Before you finish, make sure every line below has been written out exactly.

══ RECORDS TO PROCESS ══

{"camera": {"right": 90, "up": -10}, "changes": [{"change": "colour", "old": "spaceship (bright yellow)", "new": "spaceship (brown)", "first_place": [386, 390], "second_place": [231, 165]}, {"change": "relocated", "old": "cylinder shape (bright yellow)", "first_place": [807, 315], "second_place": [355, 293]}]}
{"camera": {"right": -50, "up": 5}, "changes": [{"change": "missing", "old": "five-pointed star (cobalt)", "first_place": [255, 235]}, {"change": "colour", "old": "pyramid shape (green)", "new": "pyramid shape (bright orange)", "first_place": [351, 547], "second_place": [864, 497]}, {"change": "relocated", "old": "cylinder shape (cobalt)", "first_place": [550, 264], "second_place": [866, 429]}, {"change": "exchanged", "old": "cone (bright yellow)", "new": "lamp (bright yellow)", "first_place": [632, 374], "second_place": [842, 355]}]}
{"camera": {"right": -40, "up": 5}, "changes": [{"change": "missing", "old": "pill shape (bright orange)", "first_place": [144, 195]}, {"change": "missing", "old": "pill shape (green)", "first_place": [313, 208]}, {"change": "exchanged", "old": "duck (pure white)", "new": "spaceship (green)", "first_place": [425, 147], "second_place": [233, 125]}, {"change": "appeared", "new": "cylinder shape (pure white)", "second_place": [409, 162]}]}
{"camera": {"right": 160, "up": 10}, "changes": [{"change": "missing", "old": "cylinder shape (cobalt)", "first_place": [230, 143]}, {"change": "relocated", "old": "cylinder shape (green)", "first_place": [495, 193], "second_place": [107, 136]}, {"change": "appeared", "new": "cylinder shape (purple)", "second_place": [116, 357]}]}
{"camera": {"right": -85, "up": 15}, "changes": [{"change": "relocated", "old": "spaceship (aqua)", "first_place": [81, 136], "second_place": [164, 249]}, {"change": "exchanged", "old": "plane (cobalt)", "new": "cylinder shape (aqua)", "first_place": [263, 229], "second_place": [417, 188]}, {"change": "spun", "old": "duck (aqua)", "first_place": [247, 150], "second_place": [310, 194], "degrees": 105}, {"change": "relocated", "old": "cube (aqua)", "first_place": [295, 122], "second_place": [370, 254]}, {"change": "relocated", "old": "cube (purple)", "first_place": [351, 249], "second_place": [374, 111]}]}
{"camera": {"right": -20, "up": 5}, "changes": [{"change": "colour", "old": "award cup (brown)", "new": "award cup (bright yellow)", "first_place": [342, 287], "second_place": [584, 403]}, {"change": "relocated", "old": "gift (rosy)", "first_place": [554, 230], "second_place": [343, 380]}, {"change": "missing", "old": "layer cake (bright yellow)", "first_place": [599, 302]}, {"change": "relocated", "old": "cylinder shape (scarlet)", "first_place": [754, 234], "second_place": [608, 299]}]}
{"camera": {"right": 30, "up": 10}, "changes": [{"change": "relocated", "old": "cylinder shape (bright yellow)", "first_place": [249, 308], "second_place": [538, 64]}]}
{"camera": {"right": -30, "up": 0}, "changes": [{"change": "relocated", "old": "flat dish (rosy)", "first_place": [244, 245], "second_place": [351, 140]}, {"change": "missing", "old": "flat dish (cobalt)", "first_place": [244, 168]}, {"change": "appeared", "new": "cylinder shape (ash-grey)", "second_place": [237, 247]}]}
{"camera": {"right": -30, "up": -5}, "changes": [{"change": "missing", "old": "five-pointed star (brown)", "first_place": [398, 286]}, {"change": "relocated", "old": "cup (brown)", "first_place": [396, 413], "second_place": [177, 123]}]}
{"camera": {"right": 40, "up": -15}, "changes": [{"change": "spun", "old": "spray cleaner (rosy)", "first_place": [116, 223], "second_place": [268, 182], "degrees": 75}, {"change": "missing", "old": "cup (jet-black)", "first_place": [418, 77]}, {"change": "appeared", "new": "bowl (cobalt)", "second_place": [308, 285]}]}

═══

SOLUTION TO THIS PROBLEM:
{"camera": {"right": 90, "up": -10}, "changes": [{"change": "colour", "old": "spaceship (bright yellow)", "new": "spaceship (brown)", "first_place": [386, 390], "second_place": [231, 165]}, {"change": "relocated", "old": "cylinder shape (bright yellow)", "first_place": [807, 315], "second_place": [355, 293]}]}
{"camera": {"right": -50, "up": 5}, "changes": [{"change": "missing", "old": "five-pointed star (cobalt)", "first_place": [255, 235]}, {"change": "colour", "old": "pyramid shape (green)", "new": "pyramid shape (bright orange)", "first_place": [351, 547], "second_place": [864, 497]}, {"change": "relocated", "old": "cylinder shape (cobalt)", "first_place": [550, 264], "second_place": [866, 429]}, {"change": "exchanged", "old": "cone (bright yellow)", "new": "lamp (bright yellow)", "first_place": [632, 374], "second_place": [842, 355]}]}
{"camera": {"right": -40, "up": 5}, "changes": [{"change": "missing", "old": "pill shape (bright orange)", "first_place": [144, 195]}, {"change": "missing", "old": "pill shape (green)", "first_place": [313, 208]}, {"change": "exchanged", "old": "duck (pure white)", "new": "spaceship (green)", "first_place": [425, 147], "second_place": [233, 125]}, {"change": "appeared", "new": "cylinder shape (pure white)", "second_place": [409, 162]}]}
{"camera": {"right": 160, "up": 10}, "changes": [{"change": "missing", "old": "cylinder shape (cobalt)", "first_place": [230, 143]}, {"change": "relocated", "old": "cylinder shape (green)", "first_place": [495, 193], "second_place": [107, 136]}, {"change": "appeared", "new": "cylinder shape (purple)", "second_place": [116, 357]}]}
{"camera": {"right": -85, "up": 15}, "changes": [{"change": "relocated", "old": "spaceship (aqua)", "first_place": [81, 136], "second_place": [164, 249]}, {"change": "exchanged", "old": "plane (cobalt)", "new": "cylinder shape (aqua)", "first_place": [263, 229], "second_place": [417, 188]}, {"change": "spun", "old": "duck (aqua)", "first_place": [247, 150], "second_place": [310, 194], "degrees": 105}, {"change": "relocated", "old": "cube (aqua)", "first_place": [295, 122], "second_place": [370, 254]}, {"change": "relocated", "old": "cube (purple)", "first_place": [351, 249], "second_place": [374, 111]}]}
{"camera": {"right": -20, "up": 5}, "changes": [{"change": "colour", "old": "award cup (brown)", "new": "award cup (bright yellow)", "first_place": [342, 287], "second_place": [584, 403]}, {"change": "relocated", "old": "gift (rosy)", "first_place": [554, 230], "second_place": [343, 380]}, {"change": "missing", "old": "layer cake (bright yellow)", "first_place": [599, 302]}, {"change": "relocated", "old": "cylinder shape (scarlet)", "first_place": [754, 234], "second_place": [608, 299]}]}
{"camera": {"right": 30, "up": 10}, "changes": [{"change": "relocated", "old": "cylinder shape (bright yellow)", "first_place": [249, 308], "second_place": [538, 64]}]}
{"camera": {"right": -30, "up": 0}, "changes": [{"change": "relocated", "old": "flat dish (rosy)", "first_place": [244, 245], "second_place": [351, 140]}, {"change": "missing", "old": "flat dish (cobalt)", "first_place": [244, 168]}, {"change": "appeared", "new": "cylinder shape (ash-grey)", "second_place": [237, 247]}]}
{"camera": {"right": -30, "up": -5}, "changes": [{"change": "missing", "old": "five-pointed star (brown)", "first_place": [398, 286]}, {"change": "relocated", "old": "cup (brown)", "first_place": [396, 413], "second_place": [177, 123]}]}
{"camera": {"right": 40, "up": -15}, "changes": [{"change": "spun", "old": "spray cleaner (rosy)", "first_place": [116, 223], "second_place": [268, 182], "degrees": 75}, {"change": "missing", "old": "cup (jet-black)", "first_place": [418, 77]}, {"change": "appeared", "new": "bowl (cobalt)", "second_place": [308, 285]}]}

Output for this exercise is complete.